Input records —
——

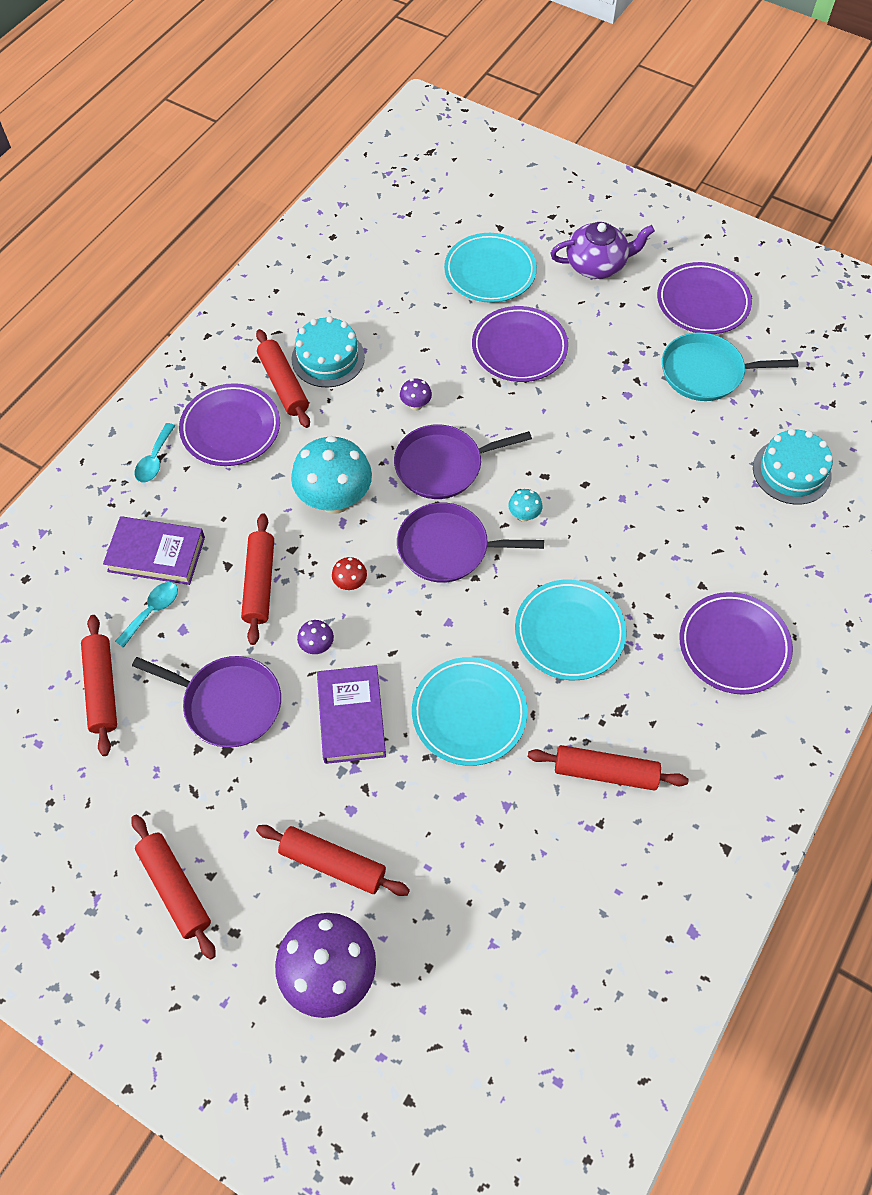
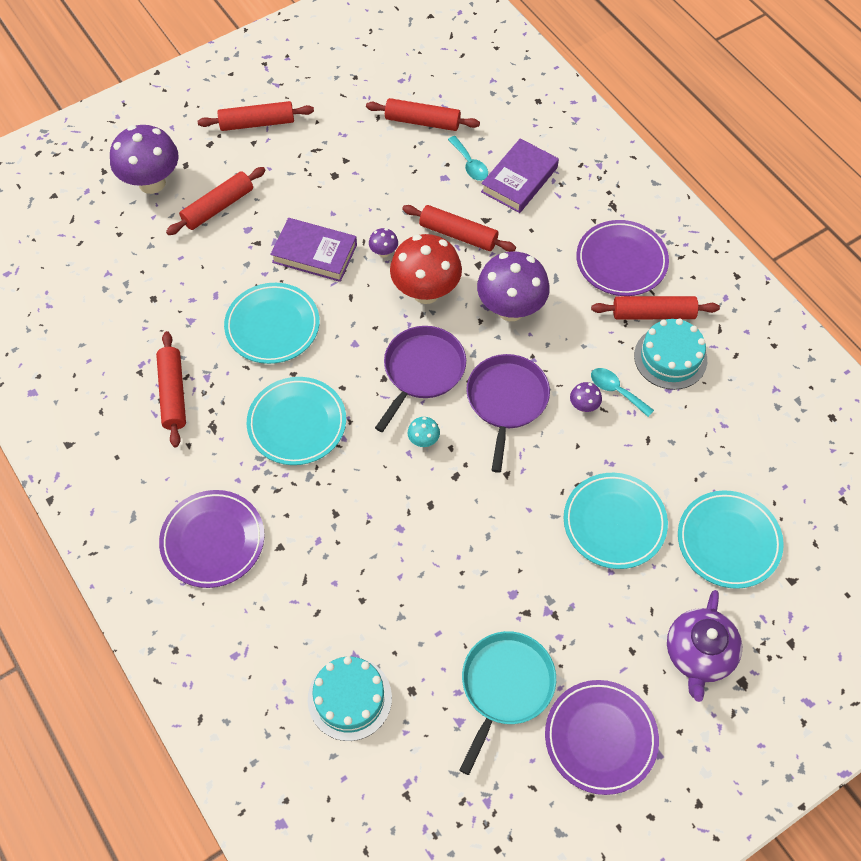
camera: 115 degrees right, 0 degrees up
purple pan [132,656,281,747] -> none
turquoise spoon [134,423,175,483] -> turquoise spoon moved to [591,368,654,417]
turquoise mushroom [291,436,372,514] -> purple mushroom [477,251,550,321]
red mushroom [332,557,367,590] -> red mushroom [390,234,462,304], size x2.33
purple plate [472,306,568,382] -> turquoise plate [564,473,668,569]
red rolling pin [528,745,689,791] -> red rolling pin turned 45 degrees counterclockwise [156,331,186,447]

——

What is expected — Copy the lines above exactly, beginning at the line that has "purple pan [132,656,281,747] -> none" and stopping after the line that has "purple plate [472,306,568,382]", and omit the rest.

Solution to the problem —
purple pan [132,656,281,747] -> none
turquoise spoon [134,423,175,483] -> turquoise spoon moved to [591,368,654,417]
turquoise mushroom [291,436,372,514] -> purple mushroom [477,251,550,321]
red mushroom [332,557,367,590] -> red mushroom [390,234,462,304], size x2.33
purple plate [472,306,568,382] -> turquoise plate [564,473,668,569]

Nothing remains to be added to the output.